■ **REQUIRED WORK**
Any image in the records is to be skipped; everything else should be reproduced exactly.

■ **RECORDS SUPPLIED**

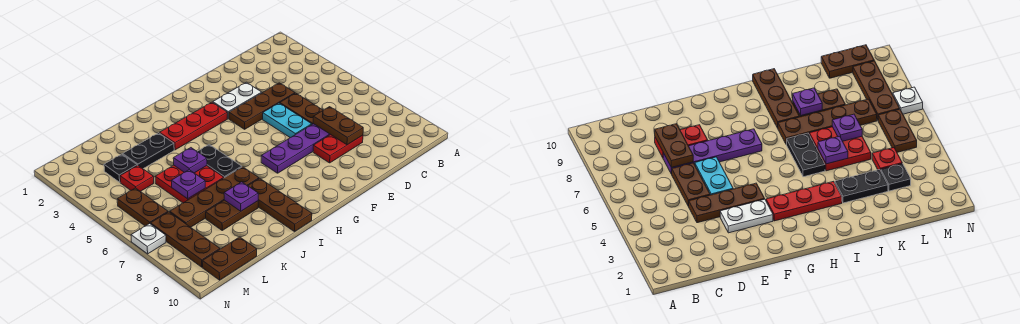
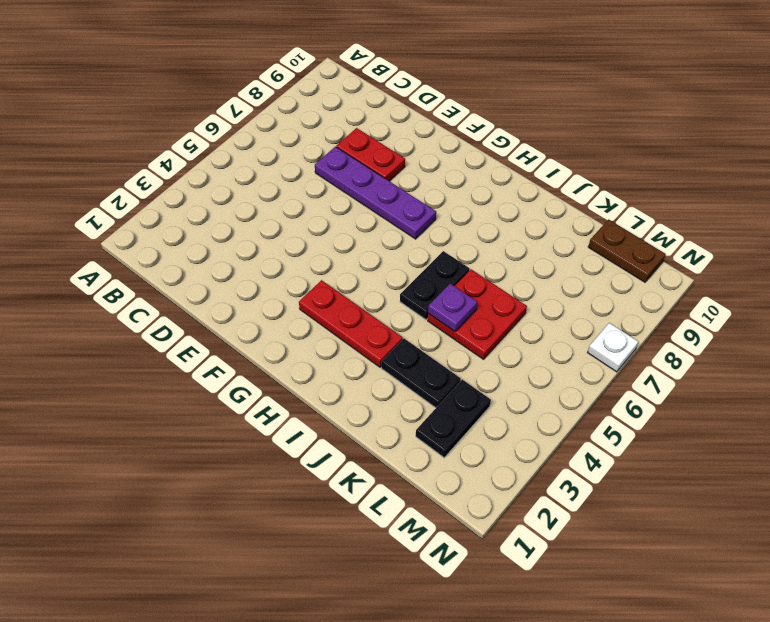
black plate L2:L3 level 1 -> black plate L3 level 1
none -> brown plate D4:F4 level 1
none -> brown plate D5:D6 level 1
none -> white plate E3:F3 level 1

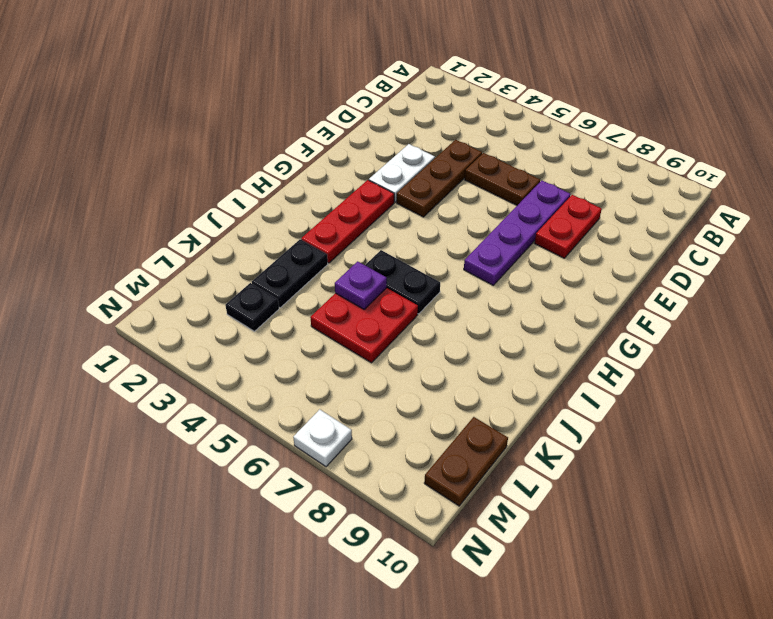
none -> cyan plate E5:E6 level 1
none -> brown plate I7:L7 level 1
none -> brown plate I8:I10 level 1

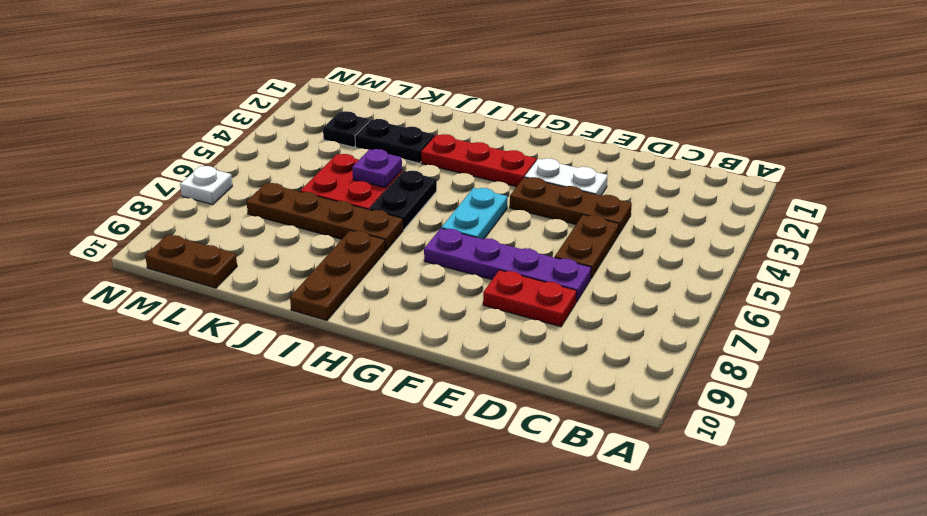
cyan plate G5:G6 level 1 -> cyan plate E5:E6 level 1
none -> brown plate J8:K8 level 1
none -> red plate L4 level 1
none -> brown plate M5:M6 level 1

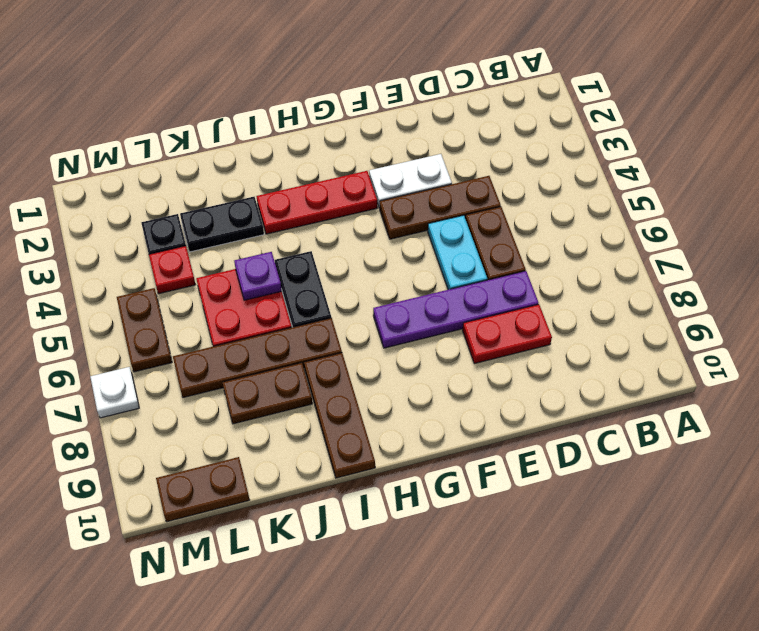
none -> brown plate M7:M9 level 1
none -> brown plate D7:D8 level 2
none -> purple plate J8 level 2

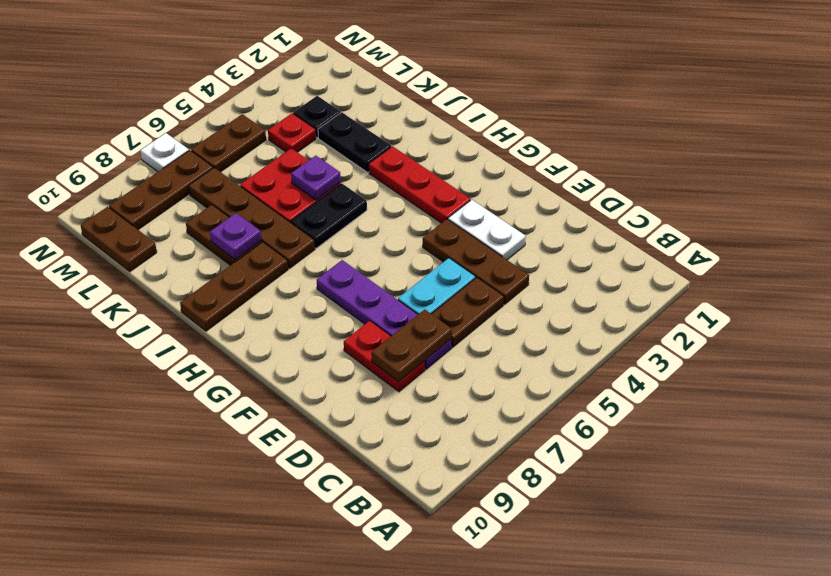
none -> purple plate K6 level 2

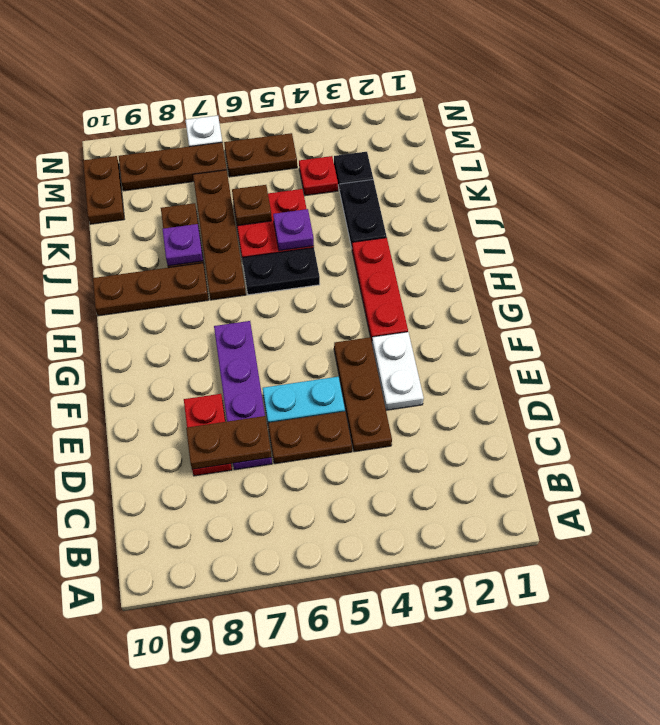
brown plate K6 level 2 -> purple plate K6 level 2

■ **FINISHED TASK**
black plate L2:L3 level 1 -> black plate L3 level 1
none -> brown plate D4:F4 level 1
none -> brown plate D5:D6 level 1
none -> white plate E3:F3 level 1

none -> cyan plate E5:E6 level 1
none -> brown plate I7:L7 level 1
none -> brown plate I8:I10 level 1

cyan plate G5:G6 level 1 -> cyan plate E5:E6 level 1
none -> brown plate J8:K8 level 1
none -> red plate L4 level 1
none -> brown plate M5:M6 level 1

none -> brown plate M7:M9 level 1
none -> brown plate D7:D8 level 2
none -> purple plate J8 level 2

none -> purple plate K6 level 2

brown plate K6 level 2 -> purple plate K6 level 2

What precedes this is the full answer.